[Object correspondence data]
────────────────

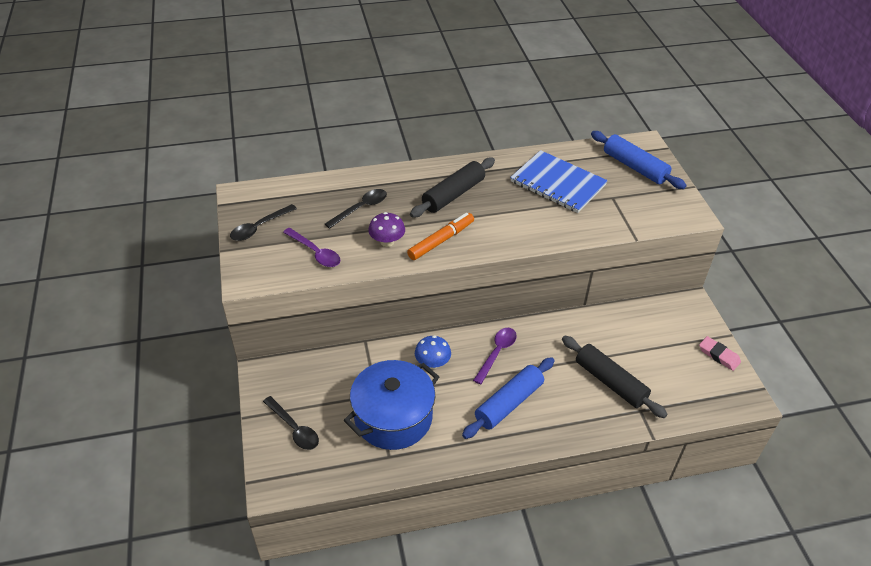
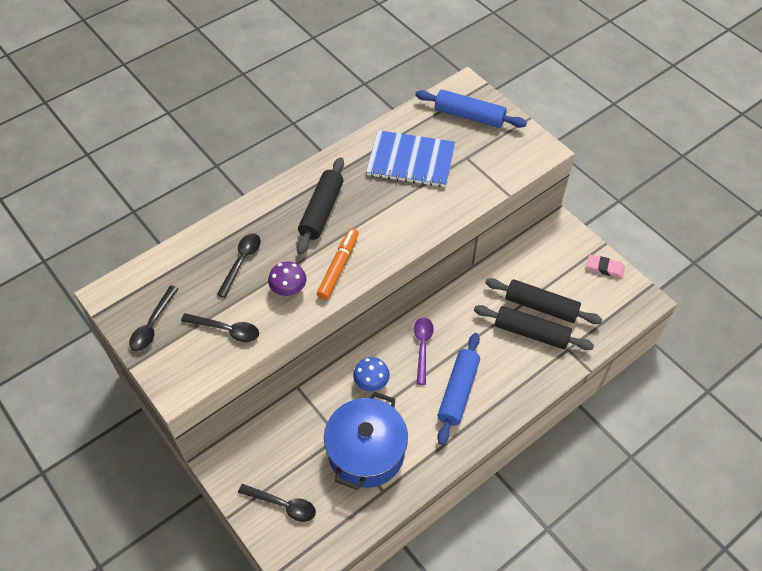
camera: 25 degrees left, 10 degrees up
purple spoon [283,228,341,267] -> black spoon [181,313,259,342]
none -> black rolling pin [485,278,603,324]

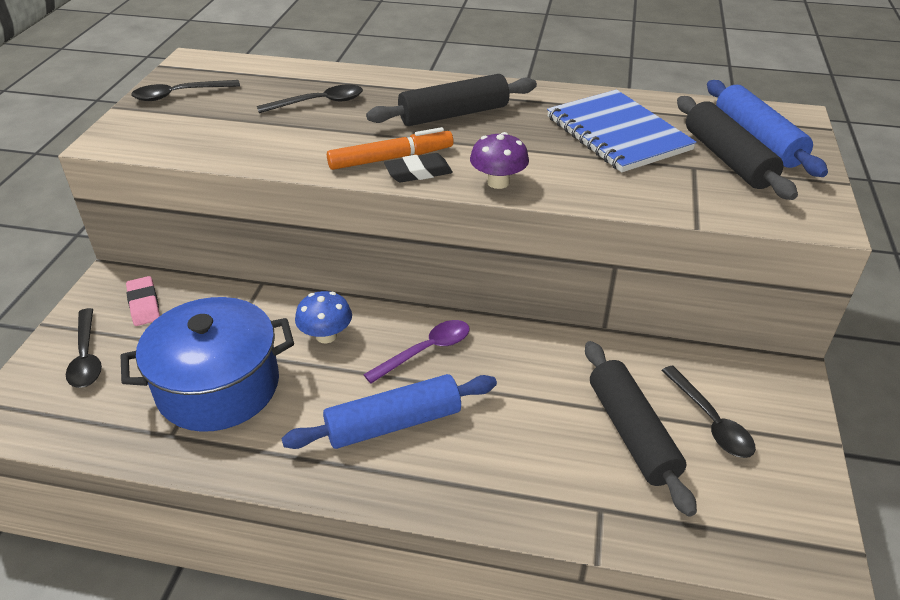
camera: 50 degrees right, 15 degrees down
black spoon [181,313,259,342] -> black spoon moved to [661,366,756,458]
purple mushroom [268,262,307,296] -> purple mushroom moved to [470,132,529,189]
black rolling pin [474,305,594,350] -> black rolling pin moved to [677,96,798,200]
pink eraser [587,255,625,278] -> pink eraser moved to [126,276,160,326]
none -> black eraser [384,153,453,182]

────────────────

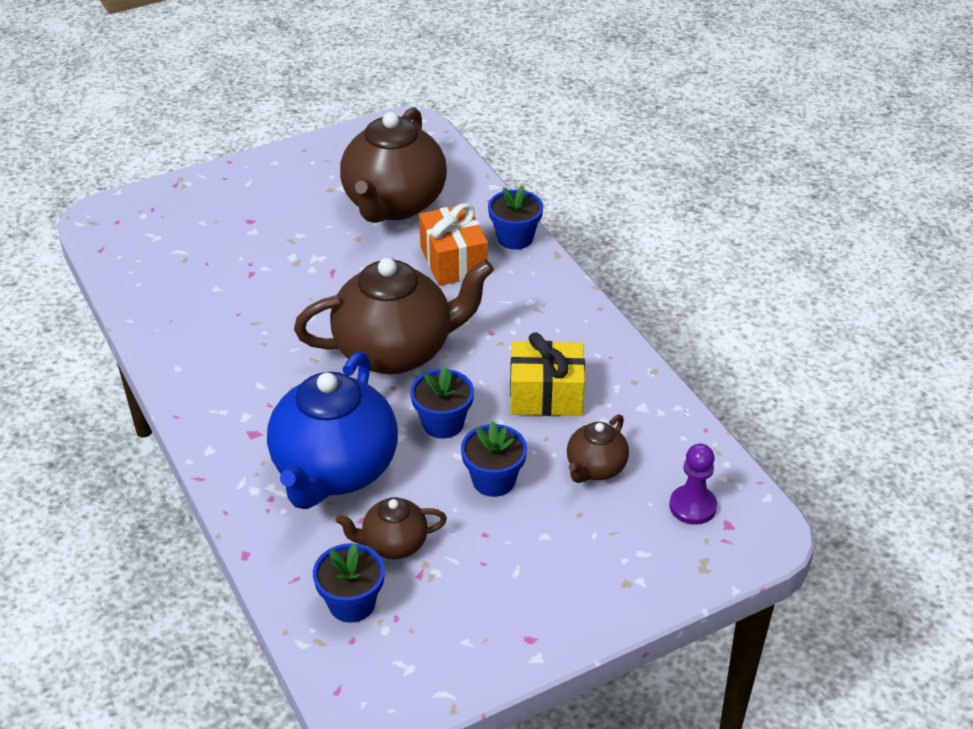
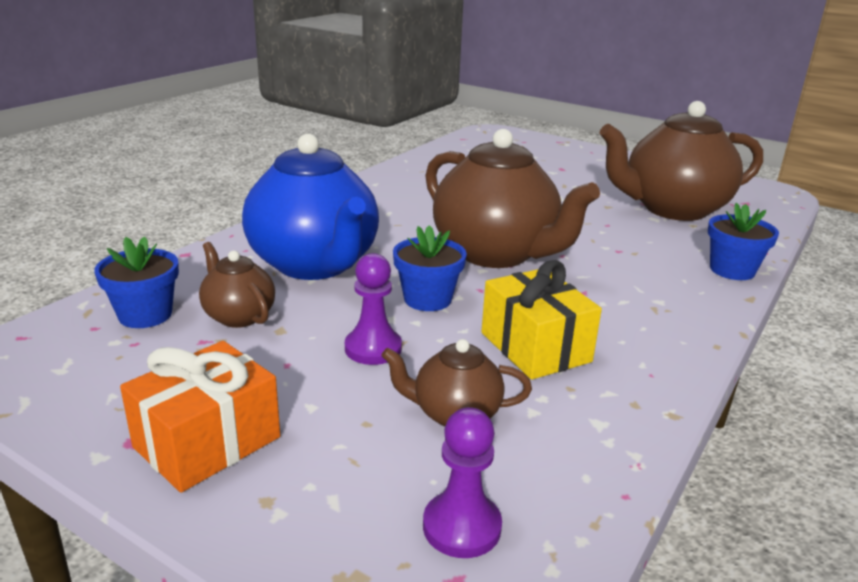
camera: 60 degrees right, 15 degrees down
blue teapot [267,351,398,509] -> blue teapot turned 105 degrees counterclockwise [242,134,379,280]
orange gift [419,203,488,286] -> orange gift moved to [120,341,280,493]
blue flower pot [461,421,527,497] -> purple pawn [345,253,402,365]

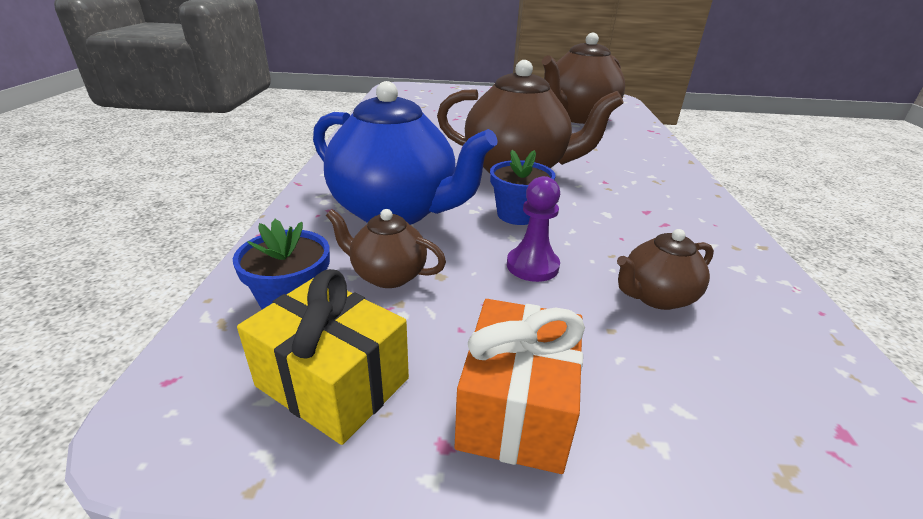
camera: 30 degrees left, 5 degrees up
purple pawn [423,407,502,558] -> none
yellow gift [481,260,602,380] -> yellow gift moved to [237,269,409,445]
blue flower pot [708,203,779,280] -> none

────────────────

**WHAT TO PRODUCE:** For each line in the records that holds "rolling", show that line as it stands.

**COMPLETED EXERCISE:**
none -> black rolling pin [485,278,603,324]
black rolling pin [474,305,594,350] -> black rolling pin moved to [677,96,798,200]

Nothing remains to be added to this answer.